YOUR GOAL> Below this line is the material. Write out only its lines from the one containing "C11: 15nF (5V, VTH) -> none" through the one containing "U8 pin V-: 5V -> -5V", both kept, exactly.

THE RECORDS>
- Opening Delimiter -

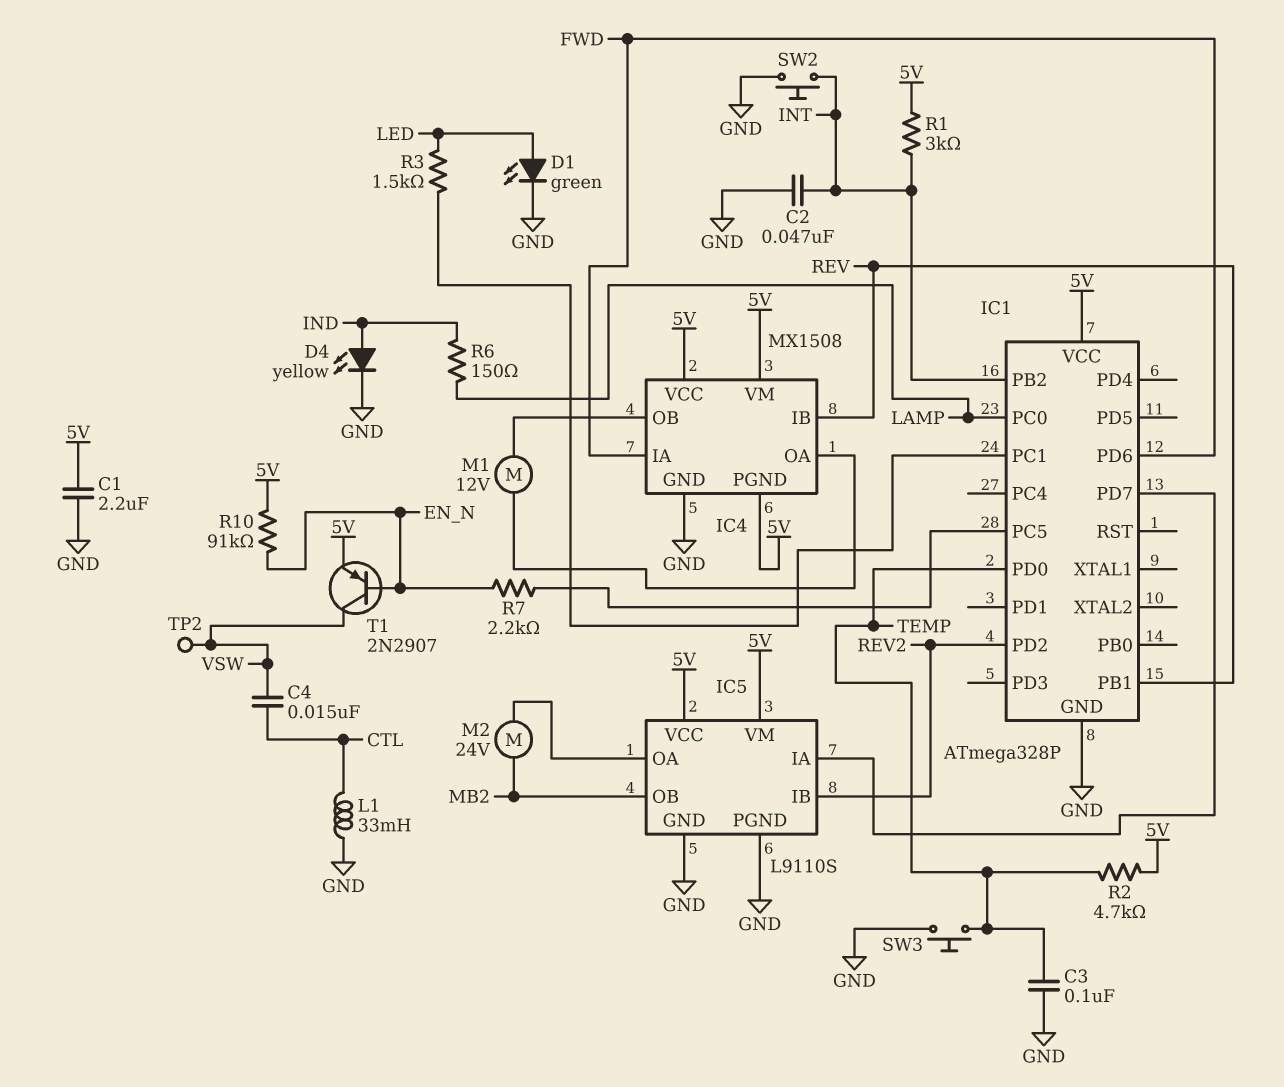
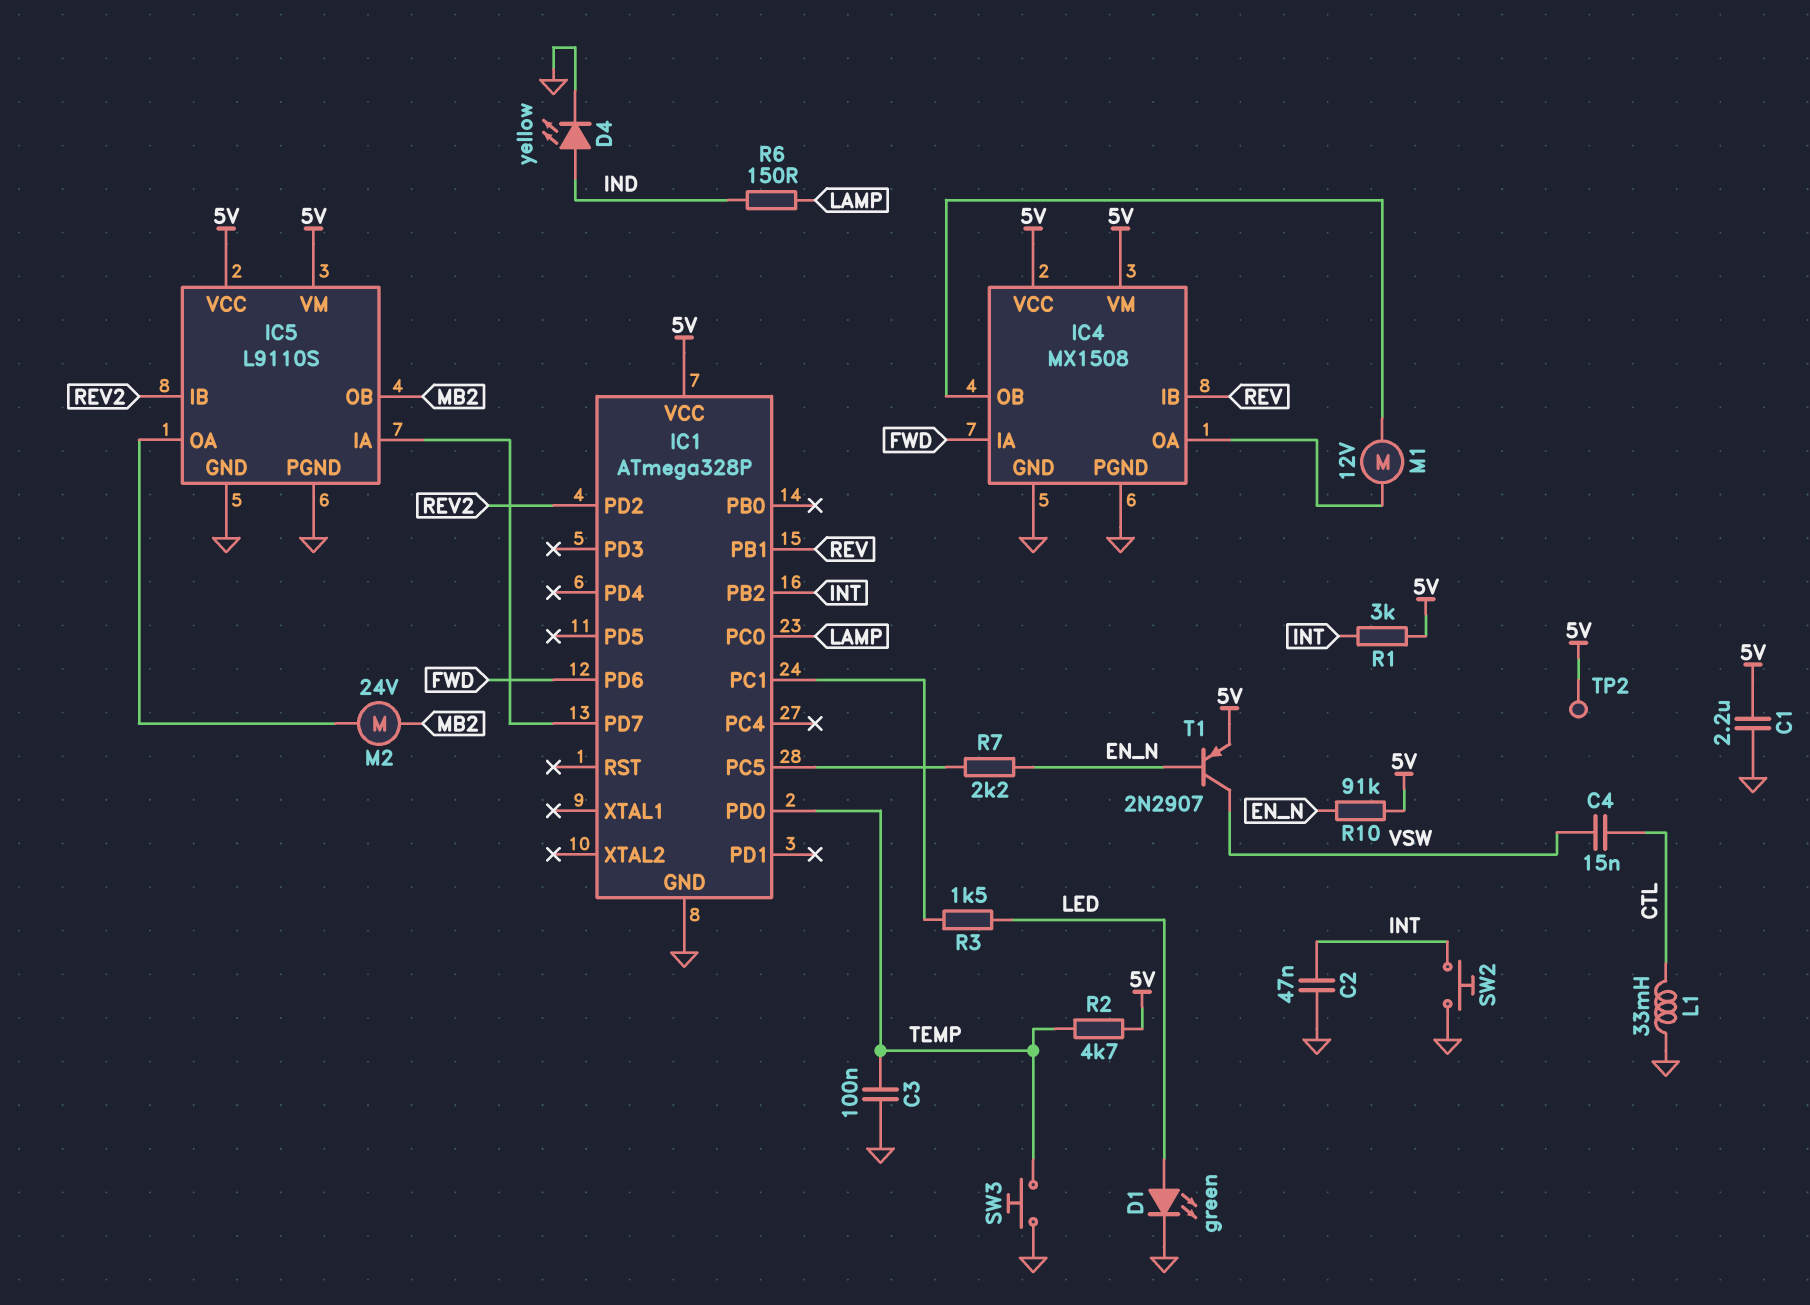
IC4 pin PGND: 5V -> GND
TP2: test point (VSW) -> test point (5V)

- Closing Delimiter -
- Opening Delimiter -

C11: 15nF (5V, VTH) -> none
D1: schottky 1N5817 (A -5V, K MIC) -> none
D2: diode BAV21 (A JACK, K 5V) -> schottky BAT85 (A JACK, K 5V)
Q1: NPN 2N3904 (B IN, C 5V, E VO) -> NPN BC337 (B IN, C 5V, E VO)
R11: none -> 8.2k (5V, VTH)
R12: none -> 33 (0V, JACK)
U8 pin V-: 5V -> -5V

- Closing Delimiter -

RESPONSE FOR THIS EXERCISE>
C11: 15nF (5V, VTH) -> none
D1: schottky 1N5817 (A -5V, K MIC) -> none
D2: diode BAV21 (A JACK, K 5V) -> schottky BAT85 (A JACK, K 5V)
Q1: NPN 2N3904 (B IN, C 5V, E VO) -> NPN BC337 (B IN, C 5V, E VO)
R11: none -> 8.2k (5V, VTH)
R12: none -> 33 (0V, JACK)
U8 pin V-: 5V -> -5V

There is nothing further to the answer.